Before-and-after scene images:

################

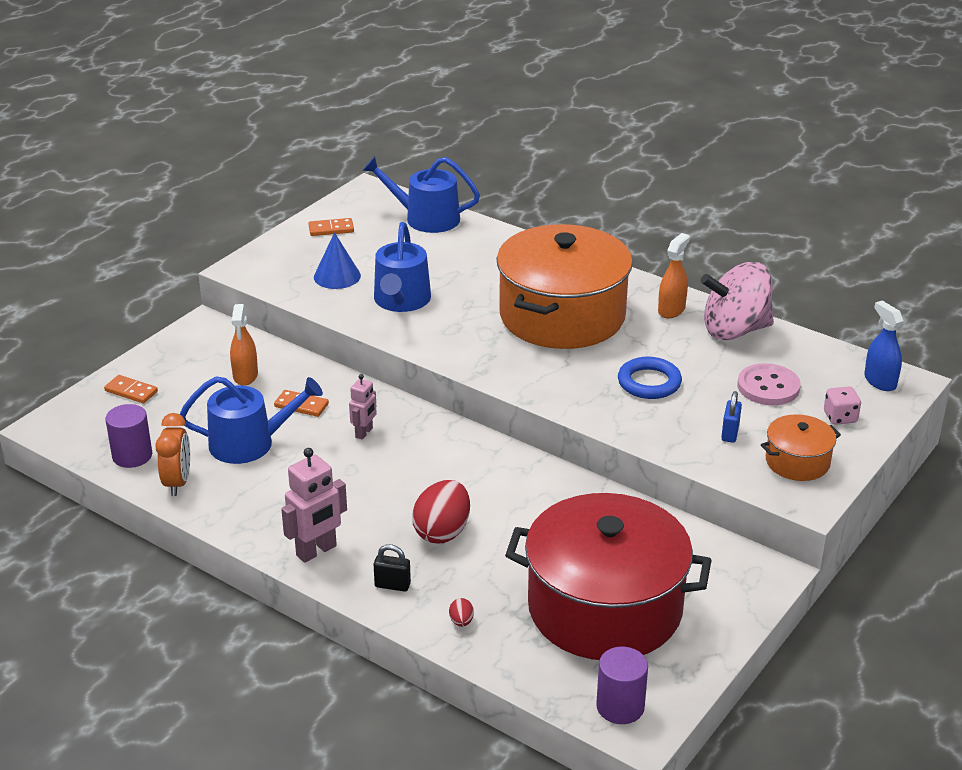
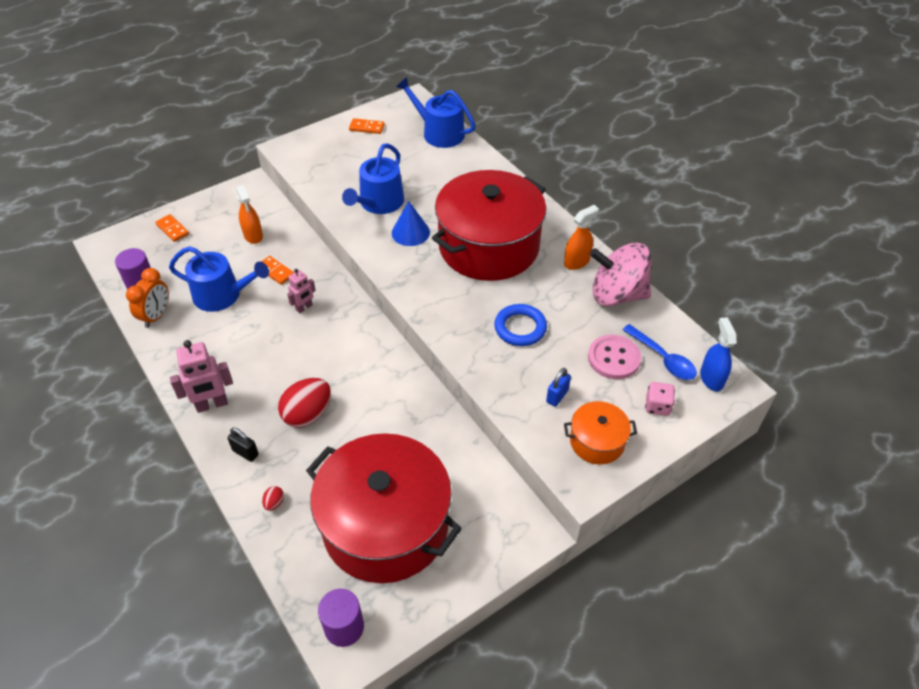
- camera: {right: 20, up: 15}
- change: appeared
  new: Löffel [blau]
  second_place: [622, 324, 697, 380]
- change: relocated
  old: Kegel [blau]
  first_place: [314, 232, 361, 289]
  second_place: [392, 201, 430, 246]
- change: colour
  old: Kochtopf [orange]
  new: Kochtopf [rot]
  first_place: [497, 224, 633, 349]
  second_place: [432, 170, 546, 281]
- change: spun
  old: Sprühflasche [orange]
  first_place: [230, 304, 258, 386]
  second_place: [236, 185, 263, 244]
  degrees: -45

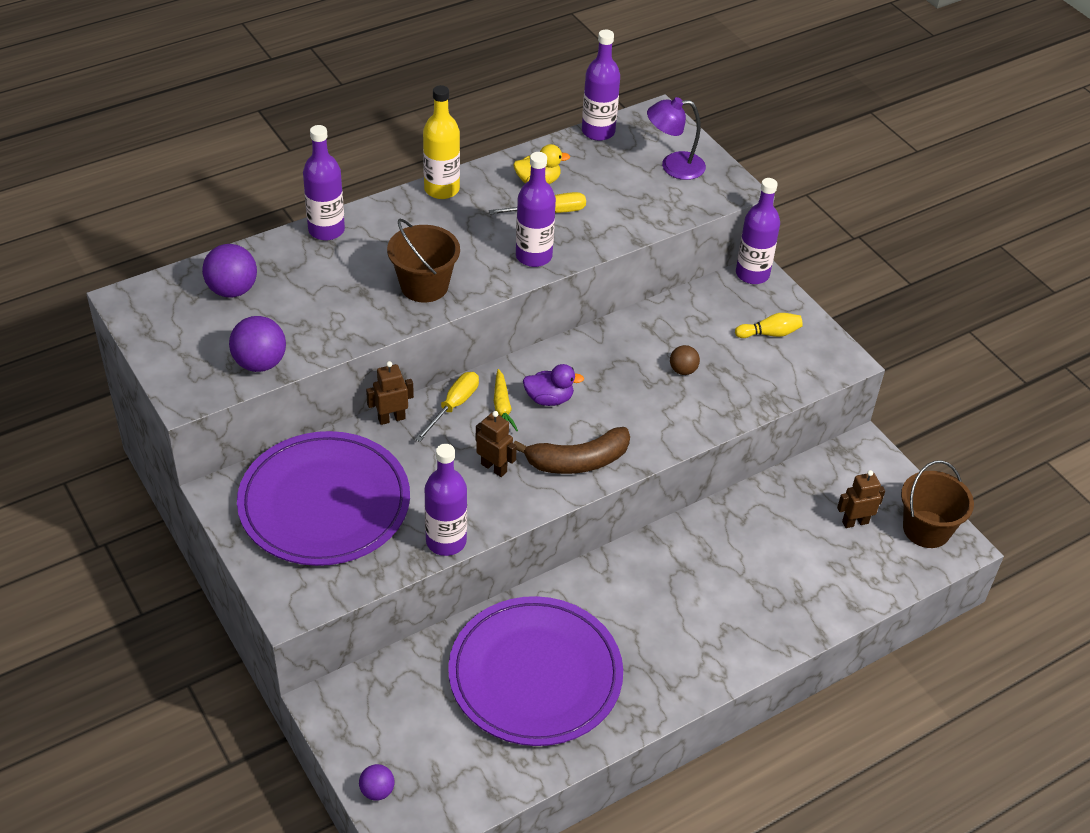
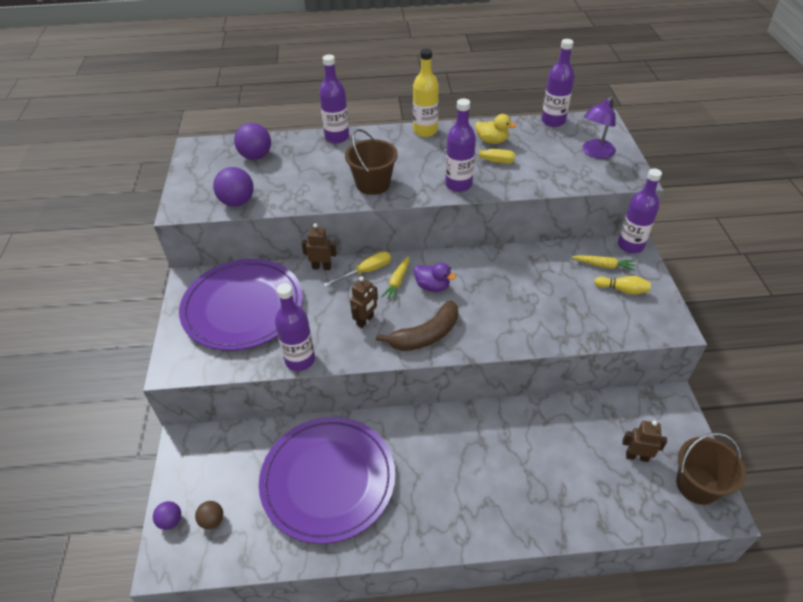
- camera: {right: 30, up: 0}
- change: appeared
  new: Karotte [gelb]
  second_place: [572, 255, 635, 271]
- change: relocated
  old: Ball [braun]
  first_place: [670, 345, 700, 375]
  second_place: [195, 501, 223, 529]
- change: spun
  old: Roboter [braun]
  first_place: [476, 411, 517, 477]
  second_place: [350, 276, 378, 328]
  degrees: 60
- change: spun
  old: Banane [braun]
  first_place: [514, 427, 630, 474]
  second_place: [376, 300, 458, 351]
  degrees: -45
- change: spun
  old: Lampe [lila]
  first_place: [647, 97, 706, 180]
  second_place: [583, 97, 616, 159]
  degrees: -75

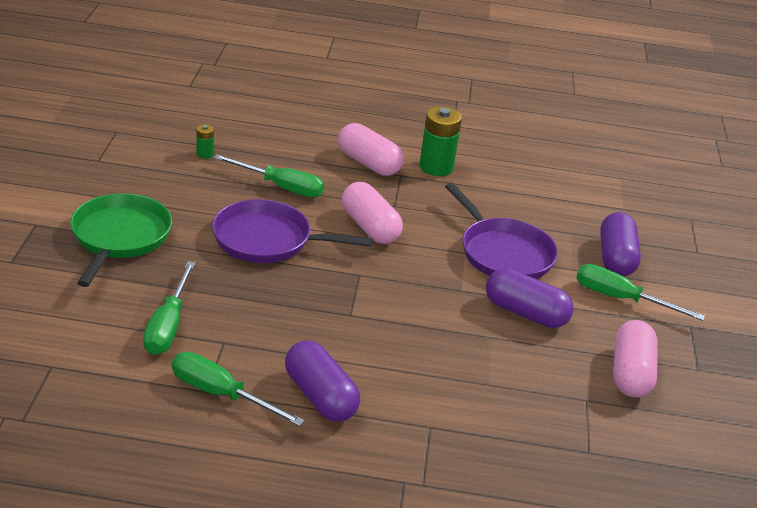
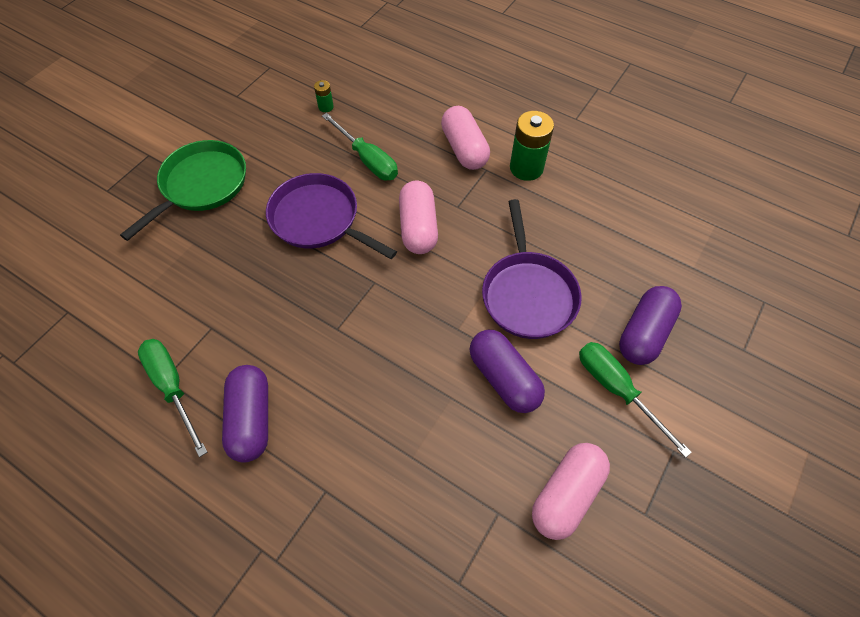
- camera: {right: 30, up: 25}
- change: missing
  old: Schraubenzieher [grün]
  first_place: [143, 261, 195, 355]

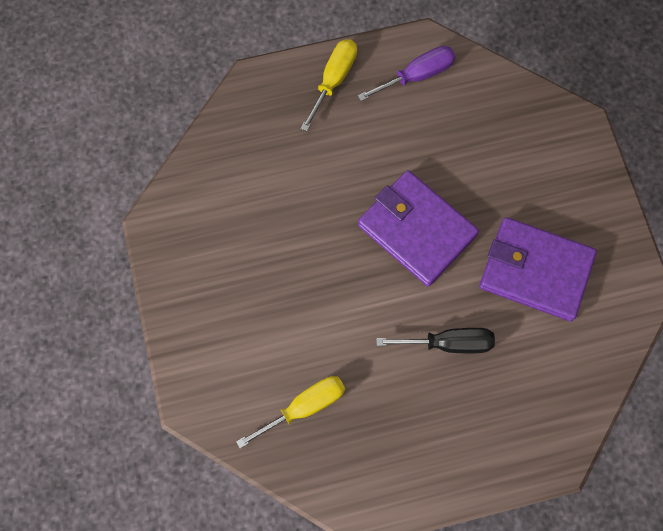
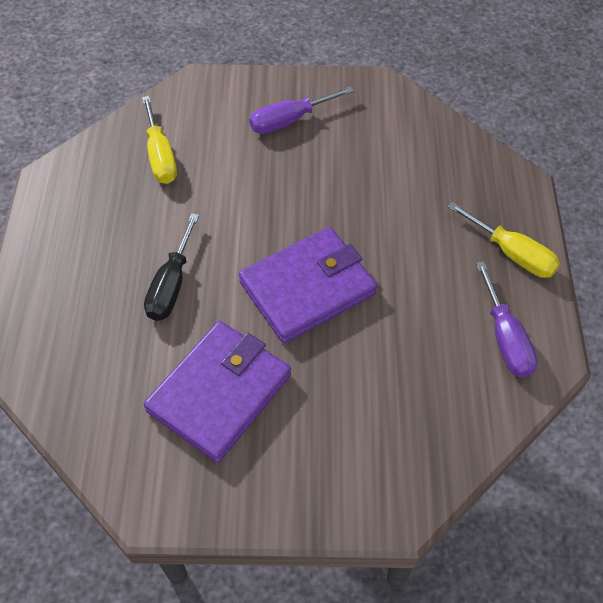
- camera: {right: 105, up: -15}
- change: appeared
  new: Schraubenzieher [lila]
  second_place: [249, 86, 354, 134]

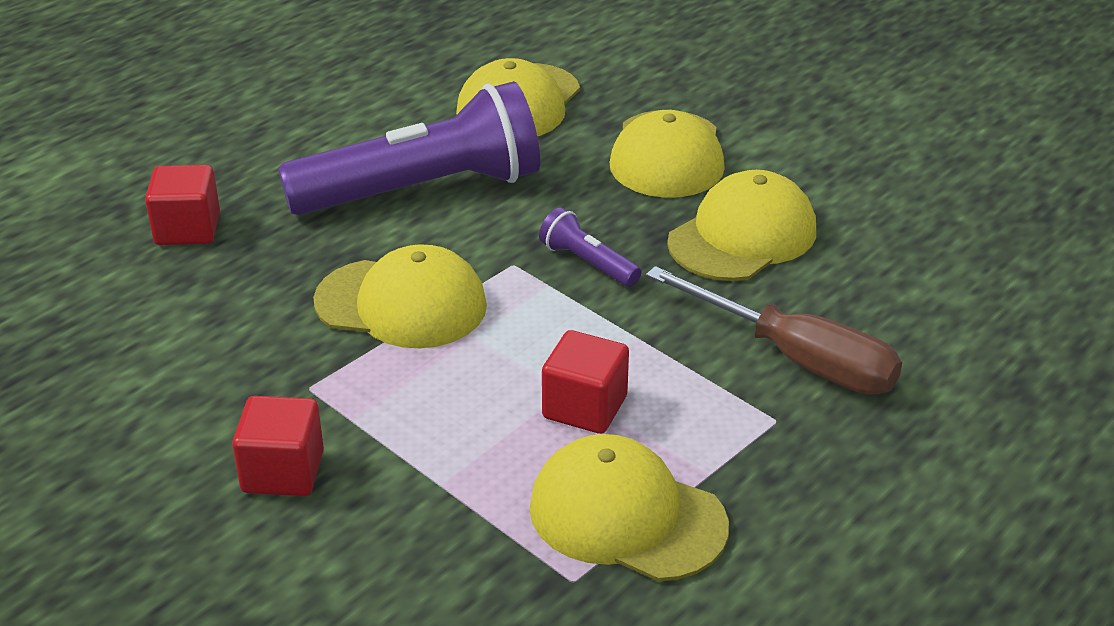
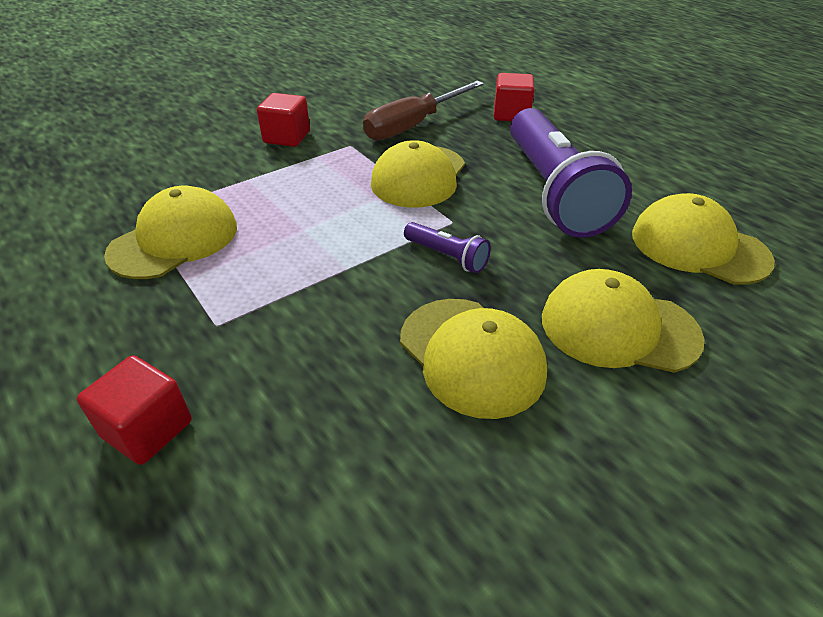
- camera: {right: 100, up: 5}
- change: relocated
  old: Kubus [rot]
  first_place: [542, 330, 629, 434]
  second_place: [77, 355, 192, 465]
- change: relocated
  old: Schraubenzieher [braun]
  first_place: [646, 266, 902, 395]
  second_place: [363, 81, 484, 141]
- change: spun
  old: Taschenlampe [lila]
  first_place: [539, 207, 642, 287]
  second_place: [404, 222, 491, 273]
  degrees: 75

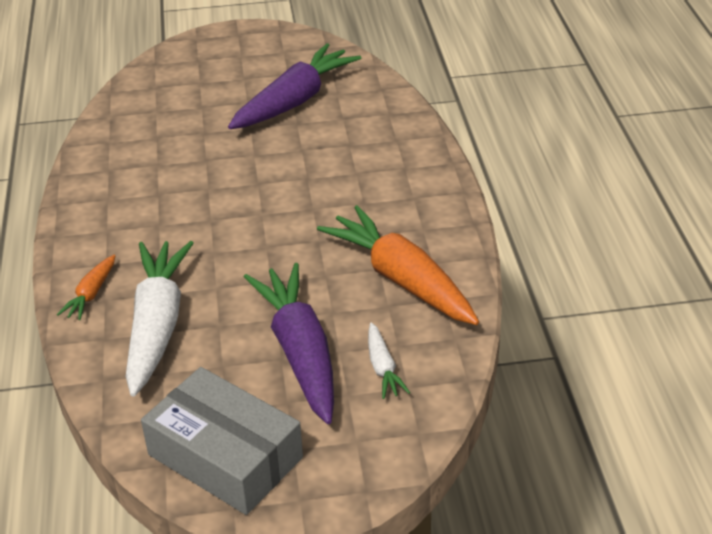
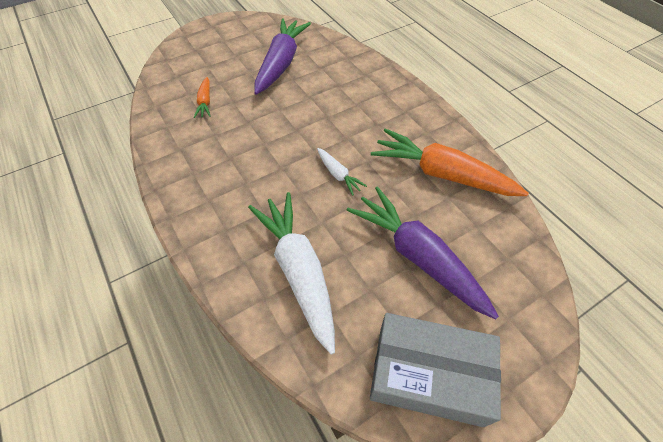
- camera: {right: -25, up: 15}
- change: relocated
  old: Karotte [orange]
  first_place: [57, 255, 116, 320]
  second_place: [194, 77, 211, 118]
- change: relocated
  old: Karotte [weiß]
  first_place: [368, 322, 410, 399]
  second_place: [317, 148, 367, 196]

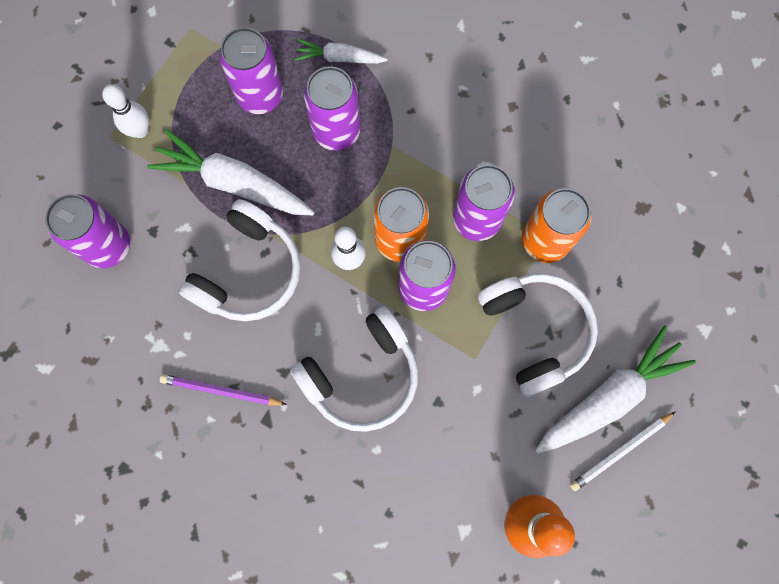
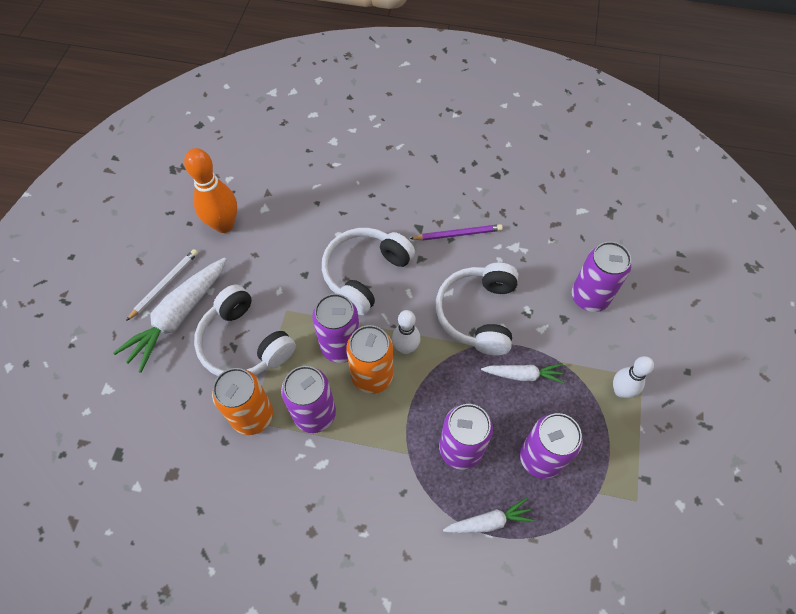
- camera: {right: 160, up: -15}
- change: size
  old: Karotte [weiß]
  first_place: [147, 129, 315, 215]
  second_place: [481, 364, 564, 384]
  factor: 0.55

################

- **WHAT TO WORK ON**
Every entry, exactly as written: transcribe it, passing over any pictures.

- **ANSWER BOX**
- camera: {right: 20, up: 15}
- change: appeared
  new: Löffel [blau]
  second_place: [622, 324, 697, 380]
- change: relocated
  old: Kegel [blau]
  first_place: [314, 232, 361, 289]
  second_place: [392, 201, 430, 246]
- change: colour
  old: Kochtopf [orange]
  new: Kochtopf [rot]
  first_place: [497, 224, 633, 349]
  second_place: [432, 170, 546, 281]
- change: spun
  old: Sprühflasche [orange]
  first_place: [230, 304, 258, 386]
  second_place: [236, 185, 263, 244]
  degrees: -45

- camera: {right: 30, up: 0}
- change: appeared
  new: Karotte [gelb]
  second_place: [572, 255, 635, 271]
- change: relocated
  old: Ball [braun]
  first_place: [670, 345, 700, 375]
  second_place: [195, 501, 223, 529]
- change: spun
  old: Roboter [braun]
  first_place: [476, 411, 517, 477]
  second_place: [350, 276, 378, 328]
  degrees: 60
- change: spun
  old: Banane [braun]
  first_place: [514, 427, 630, 474]
  second_place: [376, 300, 458, 351]
  degrees: -45
- change: spun
  old: Lampe [lila]
  first_place: [647, 97, 706, 180]
  second_place: [583, 97, 616, 159]
  degrees: -75

- camera: {right: 30, up: 25}
- change: missing
  old: Schraubenzieher [grün]
  first_place: [143, 261, 195, 355]

- camera: {right: 105, up: -15}
- change: appeared
  new: Schraubenzieher [lila]
  second_place: [249, 86, 354, 134]

- camera: {right: 100, up: 5}
- change: relocated
  old: Kubus [rot]
  first_place: [542, 330, 629, 434]
  second_place: [77, 355, 192, 465]
- change: relocated
  old: Schraubenzieher [braun]
  first_place: [646, 266, 902, 395]
  second_place: [363, 81, 484, 141]
- change: spun
  old: Taschenlampe [lila]
  first_place: [539, 207, 642, 287]
  second_place: [404, 222, 491, 273]
  degrees: 75

- camera: {right: -25, up: 15}
- change: relocated
  old: Karotte [orange]
  first_place: [57, 255, 116, 320]
  second_place: [194, 77, 211, 118]
- change: relocated
  old: Karotte [weiß]
  first_place: [368, 322, 410, 399]
  second_place: [317, 148, 367, 196]

- camera: {right: 160, up: -15}
- change: size
  old: Karotte [weiß]
  first_place: [147, 129, 315, 215]
  second_place: [481, 364, 564, 384]
  factor: 0.55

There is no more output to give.